_TO DO_
Reproduce the complete set of records exactly. No picture is to appear in the copy.

[Collection entries]
==================================================

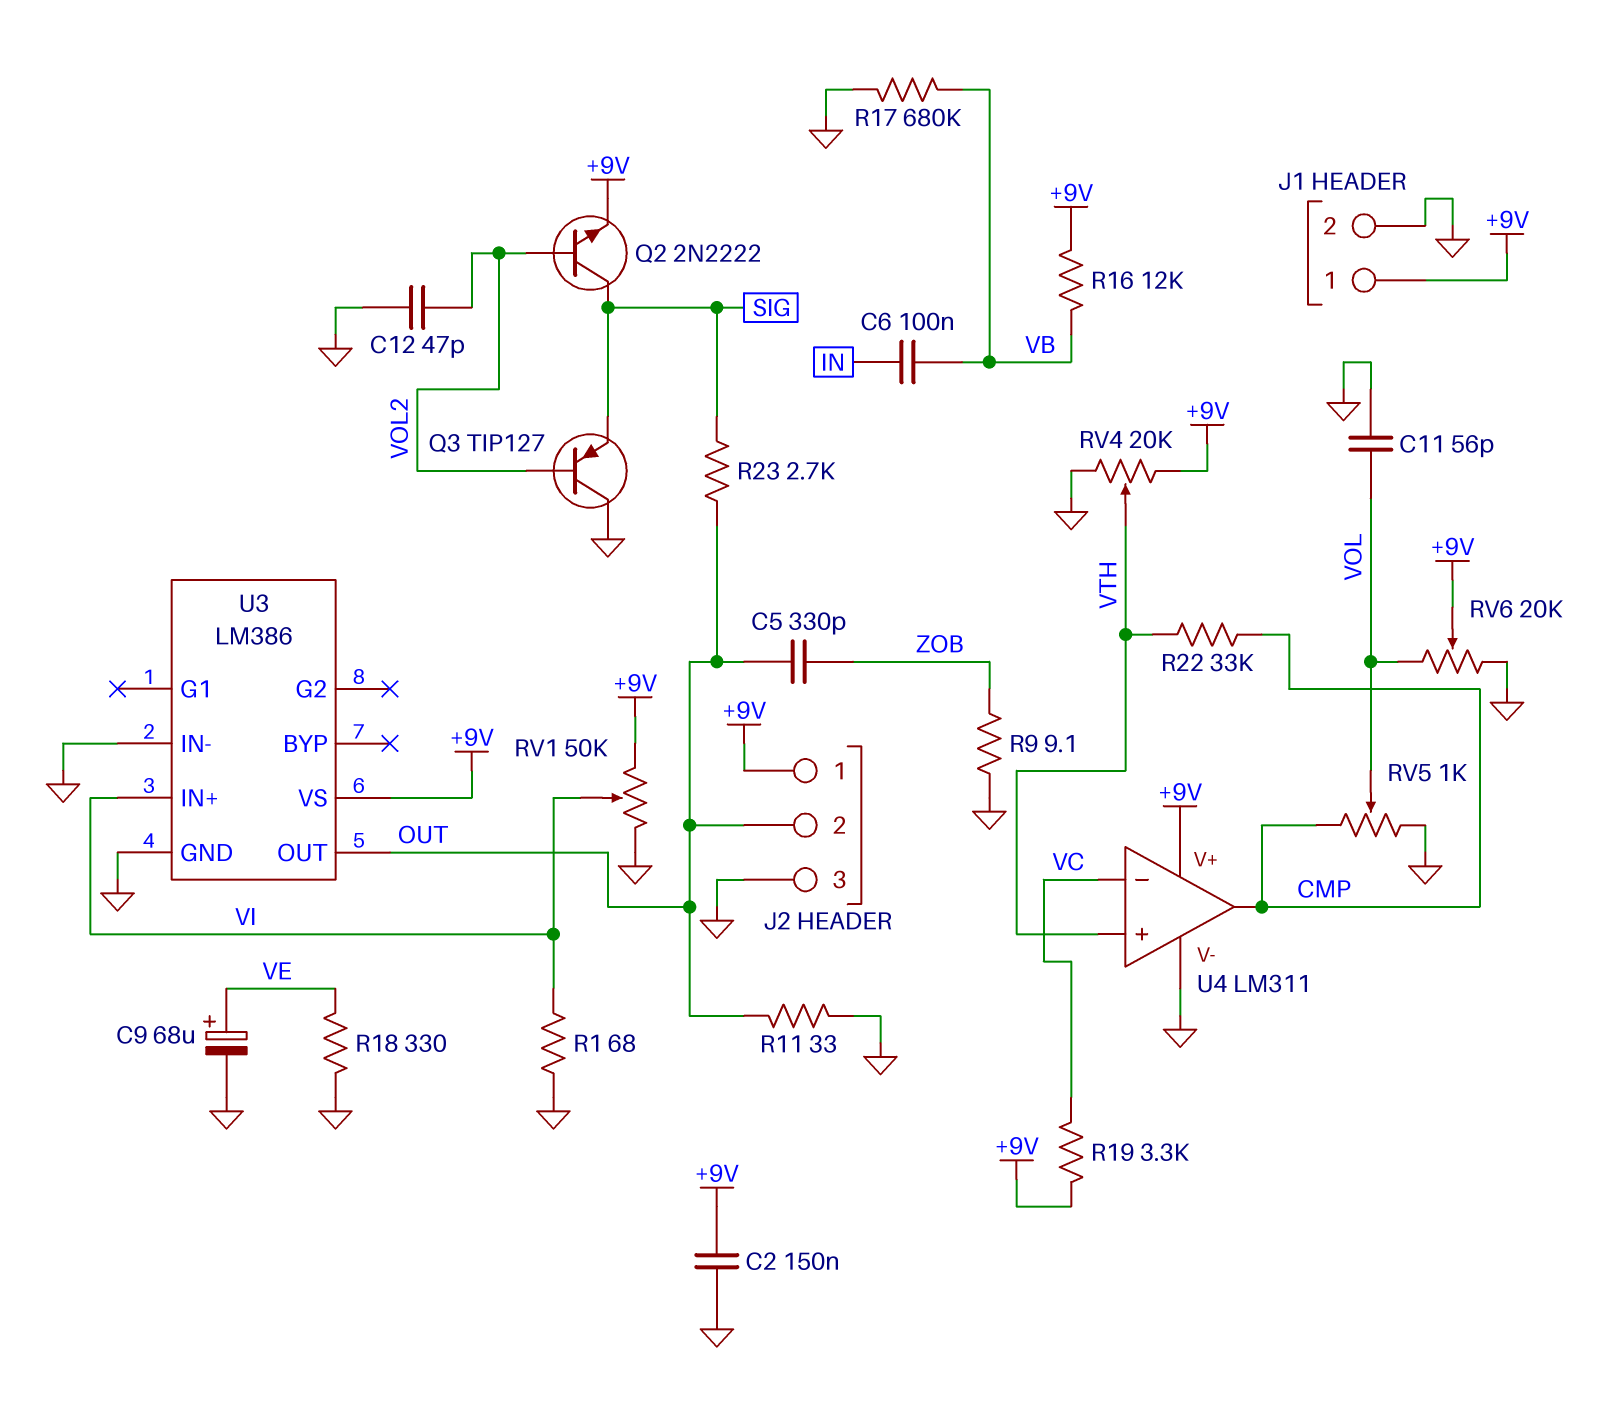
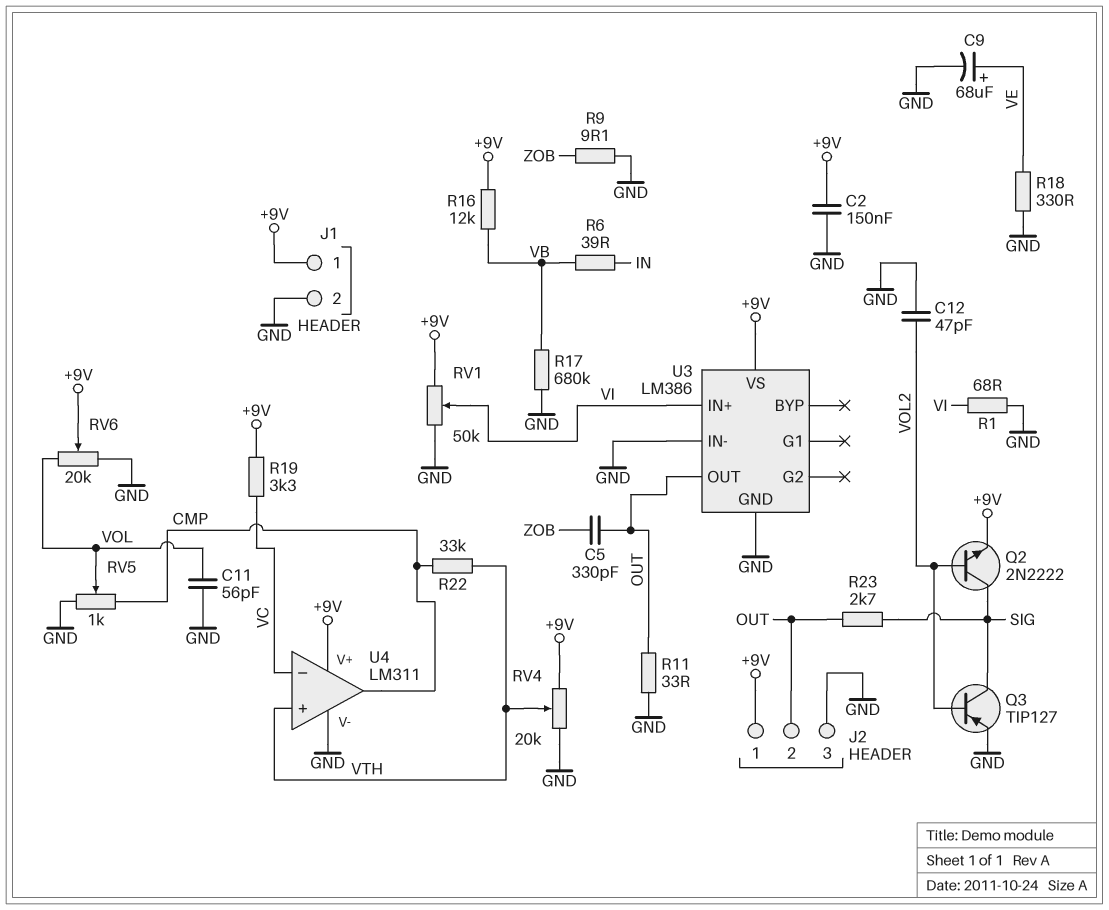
C6: 100nF (IN, VB) -> none
Q3: PNP TIP127 (B VOL2, C GND, E SIG) -> PNP TIP127 (B VOL2, C SIG, E GND)
R6: none -> 39 (IN, VB)

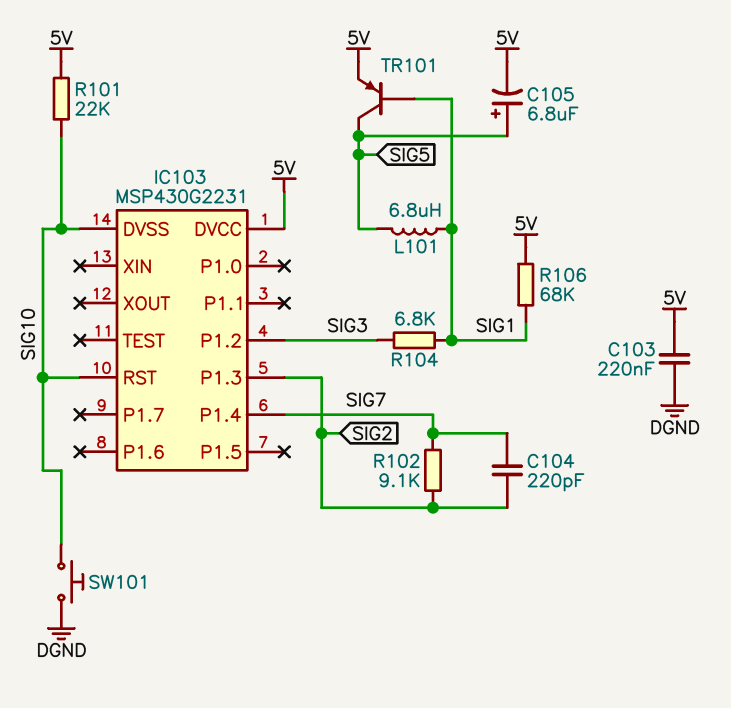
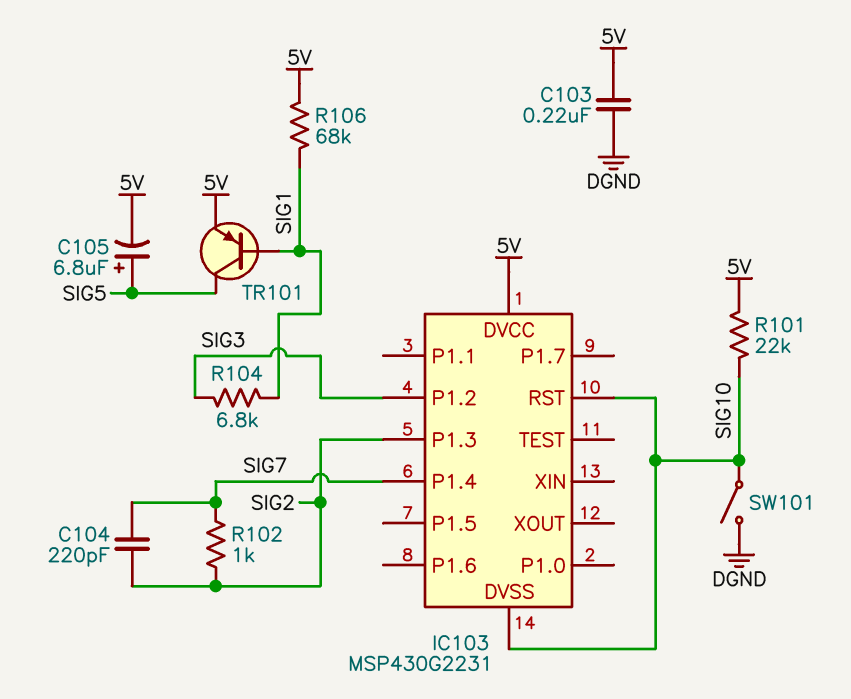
L101: 6.8uH (SIG1, SIG5) -> none
R102: 9.1k (SIG2, SIG7) -> 1k (SIG2, SIG7)
SW101: button (DGND, SIG10) -> switch (DGND, SIG10)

==================================================

_RESPONSE BELOW_
C6: 100nF (IN, VB) -> none
Q3: PNP TIP127 (B VOL2, C GND, E SIG) -> PNP TIP127 (B VOL2, C SIG, E GND)
R6: none -> 39 (IN, VB)

L101: 6.8uH (SIG1, SIG5) -> none
R102: 9.1k (SIG2, SIG7) -> 1k (SIG2, SIG7)
SW101: button (DGND, SIG10) -> switch (DGND, SIG10)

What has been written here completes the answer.